[Records to process]
· · · · · · ·
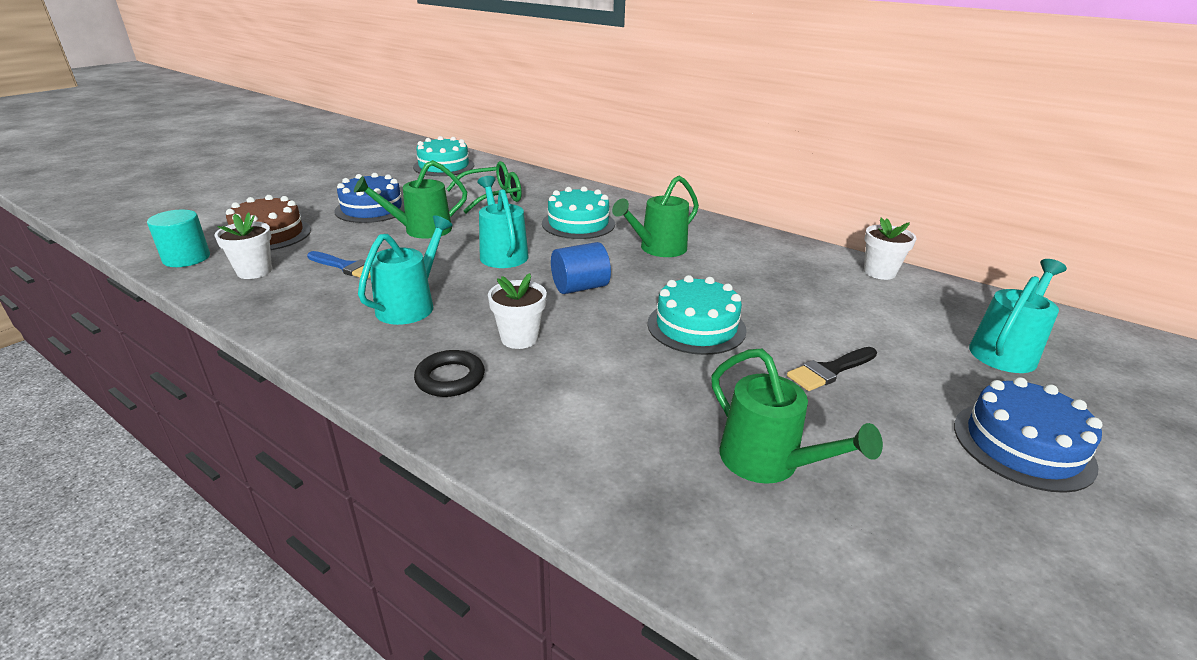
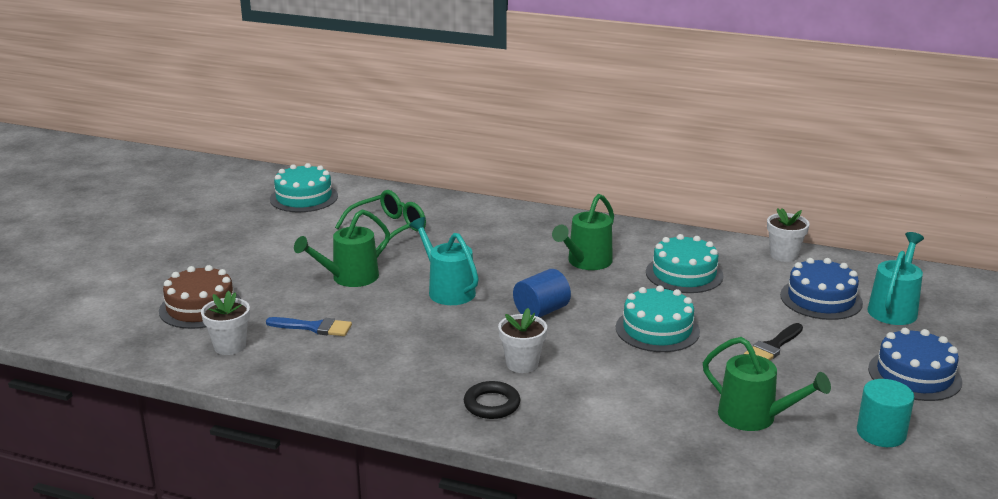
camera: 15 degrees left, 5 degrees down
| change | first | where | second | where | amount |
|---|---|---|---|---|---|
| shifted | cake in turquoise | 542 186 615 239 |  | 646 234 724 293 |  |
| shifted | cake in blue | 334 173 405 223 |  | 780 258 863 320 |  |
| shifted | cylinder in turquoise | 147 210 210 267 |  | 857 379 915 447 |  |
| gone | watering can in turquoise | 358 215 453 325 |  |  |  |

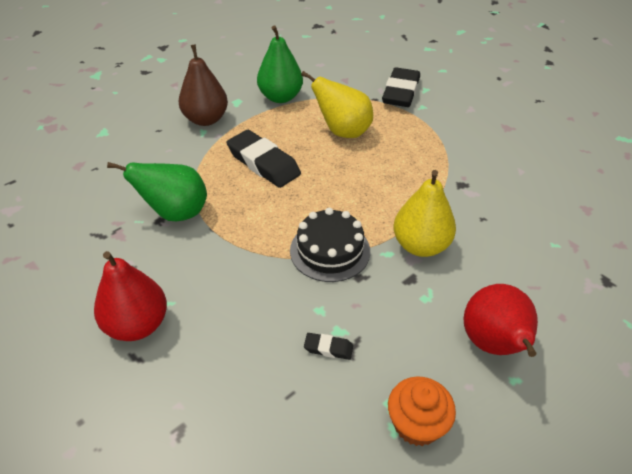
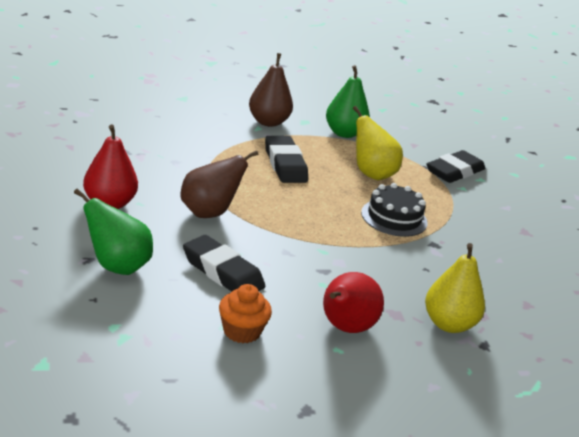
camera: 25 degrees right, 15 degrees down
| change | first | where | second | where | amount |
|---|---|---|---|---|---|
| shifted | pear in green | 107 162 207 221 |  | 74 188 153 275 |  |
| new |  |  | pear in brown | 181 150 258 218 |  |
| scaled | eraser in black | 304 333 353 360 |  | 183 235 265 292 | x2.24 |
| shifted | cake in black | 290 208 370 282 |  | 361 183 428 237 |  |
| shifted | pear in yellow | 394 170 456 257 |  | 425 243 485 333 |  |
· · · · · · ·
Restate every record exactly, please; do not copy the pictures.

camera: 15 degrees left, 5 degrees down
| change | first | where | second | where | amount |
|---|---|---|---|---|---|
| shifted | cake in turquoise | 542 186 615 239 |  | 646 234 724 293 |  |
| shifted | cake in blue | 334 173 405 223 |  | 780 258 863 320 |  |
| shifted | cylinder in turquoise | 147 210 210 267 |  | 857 379 915 447 |  |
| gone | watering can in turquoise | 358 215 453 325 |  |  |  |

camera: 25 degrees right, 15 degrees down
| change | first | where | second | where | amount |
|---|---|---|---|---|---|
| shifted | pear in green | 107 162 207 221 |  | 74 188 153 275 |  |
| new |  |  | pear in brown | 181 150 258 218 |  |
| scaled | eraser in black | 304 333 353 360 |  | 183 235 265 292 | x2.24 |
| shifted | cake in black | 290 208 370 282 |  | 361 183 428 237 |  |
| shifted | pear in yellow | 394 170 456 257 |  | 425 243 485 333 |  |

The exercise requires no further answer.